== DATA FOR REVIEW
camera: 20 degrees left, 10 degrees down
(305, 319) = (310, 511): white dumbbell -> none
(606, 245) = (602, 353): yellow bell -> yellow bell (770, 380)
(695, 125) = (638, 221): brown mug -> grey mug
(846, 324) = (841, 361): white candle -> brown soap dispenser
====
== DATA FOR REVIEW
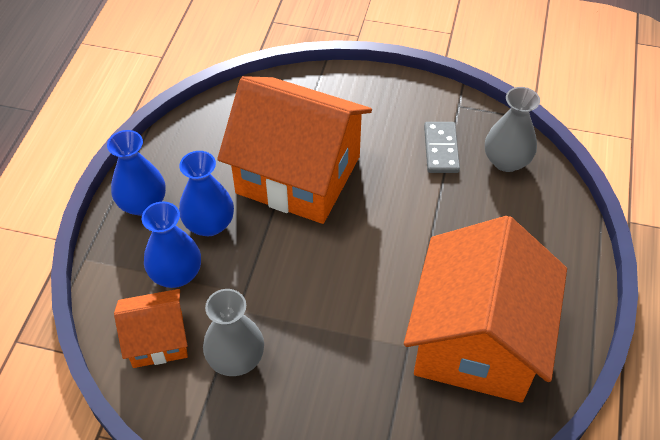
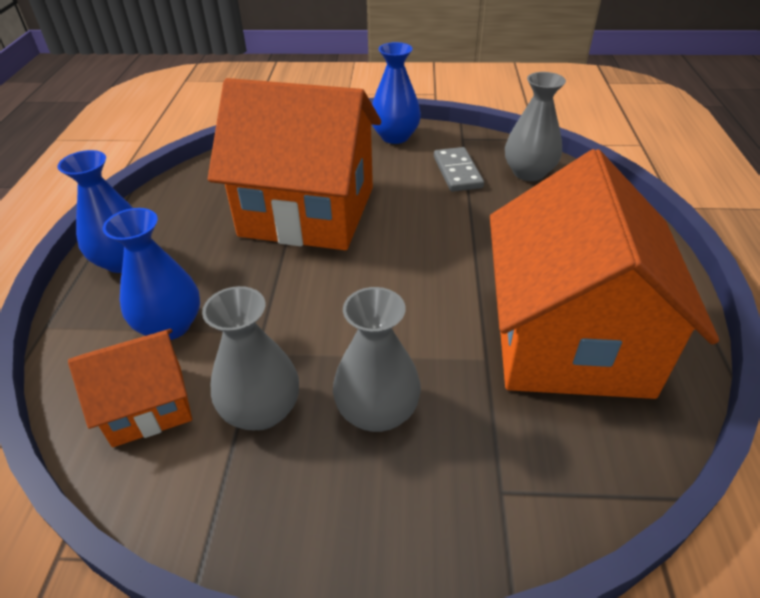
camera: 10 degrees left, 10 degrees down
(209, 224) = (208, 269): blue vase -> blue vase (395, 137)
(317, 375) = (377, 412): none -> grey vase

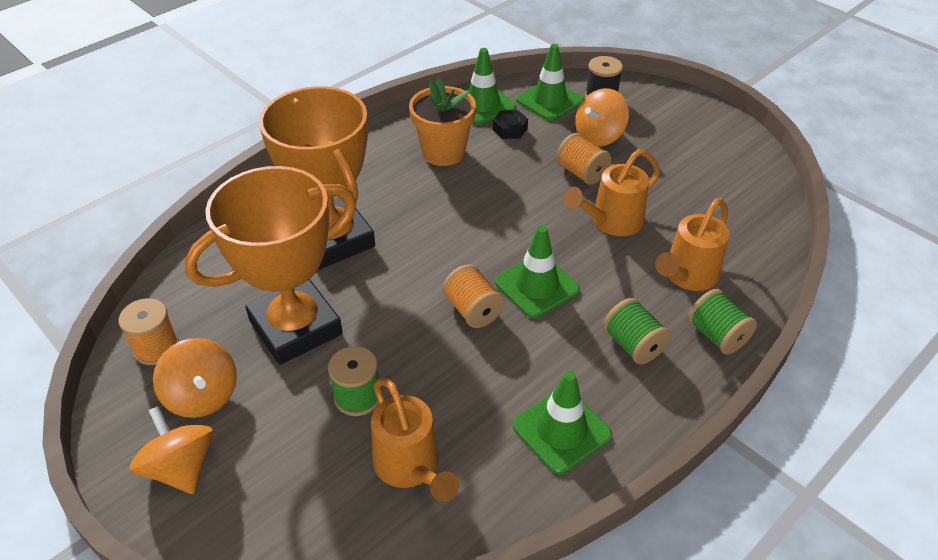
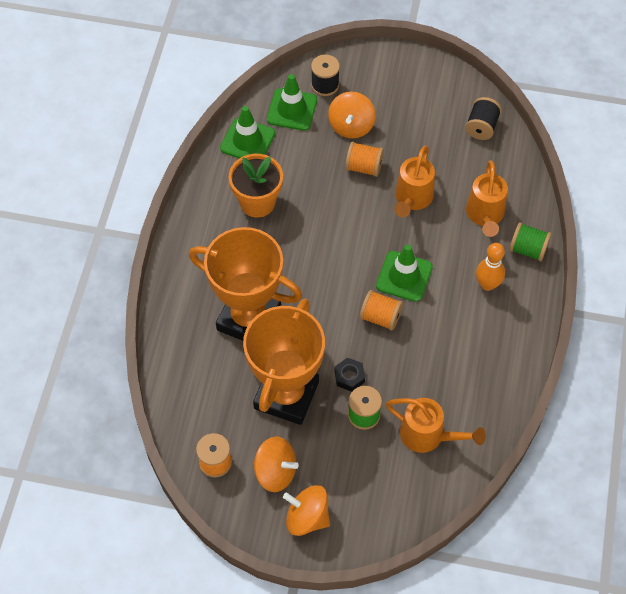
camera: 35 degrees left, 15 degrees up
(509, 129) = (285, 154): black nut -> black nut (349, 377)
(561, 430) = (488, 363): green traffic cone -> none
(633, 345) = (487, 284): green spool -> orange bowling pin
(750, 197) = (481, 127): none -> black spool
====
— REQUIREMENT —
Report the lines above that contain "vase".

— RESULT OF THIS TASK —
(209, 224) = (208, 269): blue vase -> blue vase (395, 137)
(317, 375) = (377, 412): none -> grey vase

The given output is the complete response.